Instructions for the task: Repeat, exactly as written, the lines of the records below from the first through the line with "C3: none -> 2200uF (plus VDD, minus DGND)", but none past it.

Supplied material:
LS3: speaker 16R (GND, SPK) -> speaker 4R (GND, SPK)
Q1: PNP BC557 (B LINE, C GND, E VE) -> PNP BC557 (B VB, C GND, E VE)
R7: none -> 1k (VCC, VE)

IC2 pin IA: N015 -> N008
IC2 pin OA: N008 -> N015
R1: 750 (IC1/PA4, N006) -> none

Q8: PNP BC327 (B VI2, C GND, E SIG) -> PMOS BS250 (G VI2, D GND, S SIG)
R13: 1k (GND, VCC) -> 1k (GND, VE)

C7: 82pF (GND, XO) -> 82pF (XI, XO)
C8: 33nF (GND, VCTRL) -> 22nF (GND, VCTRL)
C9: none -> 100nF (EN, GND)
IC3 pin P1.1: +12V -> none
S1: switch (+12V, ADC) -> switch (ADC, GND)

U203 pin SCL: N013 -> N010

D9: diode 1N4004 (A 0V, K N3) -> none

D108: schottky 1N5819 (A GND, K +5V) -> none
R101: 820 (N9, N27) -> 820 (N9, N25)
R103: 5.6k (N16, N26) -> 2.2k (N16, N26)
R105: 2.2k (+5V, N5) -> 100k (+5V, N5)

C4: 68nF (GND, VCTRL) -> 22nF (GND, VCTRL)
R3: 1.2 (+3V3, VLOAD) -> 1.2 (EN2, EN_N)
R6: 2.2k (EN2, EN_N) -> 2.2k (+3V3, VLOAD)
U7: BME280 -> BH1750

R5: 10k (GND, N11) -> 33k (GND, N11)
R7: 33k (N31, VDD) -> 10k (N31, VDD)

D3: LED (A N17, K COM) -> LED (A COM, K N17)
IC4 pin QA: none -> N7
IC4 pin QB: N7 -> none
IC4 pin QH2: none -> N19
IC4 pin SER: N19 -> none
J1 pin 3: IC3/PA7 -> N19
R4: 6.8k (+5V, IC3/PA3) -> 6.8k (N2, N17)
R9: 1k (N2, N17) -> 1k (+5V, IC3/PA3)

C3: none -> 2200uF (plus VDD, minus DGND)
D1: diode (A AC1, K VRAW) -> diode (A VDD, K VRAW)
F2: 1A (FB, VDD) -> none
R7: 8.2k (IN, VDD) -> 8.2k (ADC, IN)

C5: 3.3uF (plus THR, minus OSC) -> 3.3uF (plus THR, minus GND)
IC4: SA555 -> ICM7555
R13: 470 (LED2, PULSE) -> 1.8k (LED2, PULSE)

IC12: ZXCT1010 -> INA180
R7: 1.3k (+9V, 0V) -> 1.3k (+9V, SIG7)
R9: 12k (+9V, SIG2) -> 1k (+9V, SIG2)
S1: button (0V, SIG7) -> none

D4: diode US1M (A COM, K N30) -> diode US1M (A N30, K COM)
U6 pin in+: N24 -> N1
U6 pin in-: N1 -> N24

Response to this task:
LS3: speaker 16R (GND, SPK) -> speaker 4R (GND, SPK)
Q1: PNP BC557 (B LINE, C GND, E VE) -> PNP BC557 (B VB, C GND, E VE)
R7: none -> 1k (VCC, VE)

IC2 pin IA: N015 -> N008
IC2 pin OA: N008 -> N015
R1: 750 (IC1/PA4, N006) -> none

Q8: PNP BC327 (B VI2, C GND, E SIG) -> PMOS BS250 (G VI2, D GND, S SIG)
R13: 1k (GND, VCC) -> 1k (GND, VE)

C7: 82pF (GND, XO) -> 82pF (XI, XO)
C8: 33nF (GND, VCTRL) -> 22nF (GND, VCTRL)
C9: none -> 100nF (EN, GND)
IC3 pin P1.1: +12V -> none
S1: switch (+12V, ADC) -> switch (ADC, GND)

U203 pin SCL: N013 -> N010

D9: diode 1N4004 (A 0V, K N3) -> none

D108: schottky 1N5819 (A GND, K +5V) -> none
R101: 820 (N9, N27) -> 820 (N9, N25)
R103: 5.6k (N16, N26) -> 2.2k (N16, N26)
R105: 2.2k (+5V, N5) -> 100k (+5V, N5)

C4: 68nF (GND, VCTRL) -> 22nF (GND, VCTRL)
R3: 1.2 (+3V3, VLOAD) -> 1.2 (EN2, EN_N)
R6: 2.2k (EN2, EN_N) -> 2.2k (+3V3, VLOAD)
U7: BME280 -> BH1750

R5: 10k (GND, N11) -> 33k (GND, N11)
R7: 33k (N31, VDD) -> 10k (N31, VDD)

D3: LED (A N17, K COM) -> LED (A COM, K N17)
IC4 pin QA: none -> N7
IC4 pin QB: N7 -> none
IC4 pin QH2: none -> N19
IC4 pin SER: N19 -> none
J1 pin 3: IC3/PA7 -> N19
R4: 6.8k (+5V, IC3/PA3) -> 6.8k (N2, N17)
R9: 1k (N2, N17) -> 1k (+5V, IC3/PA3)

C3: none -> 2200uF (plus VDD, minus DGND)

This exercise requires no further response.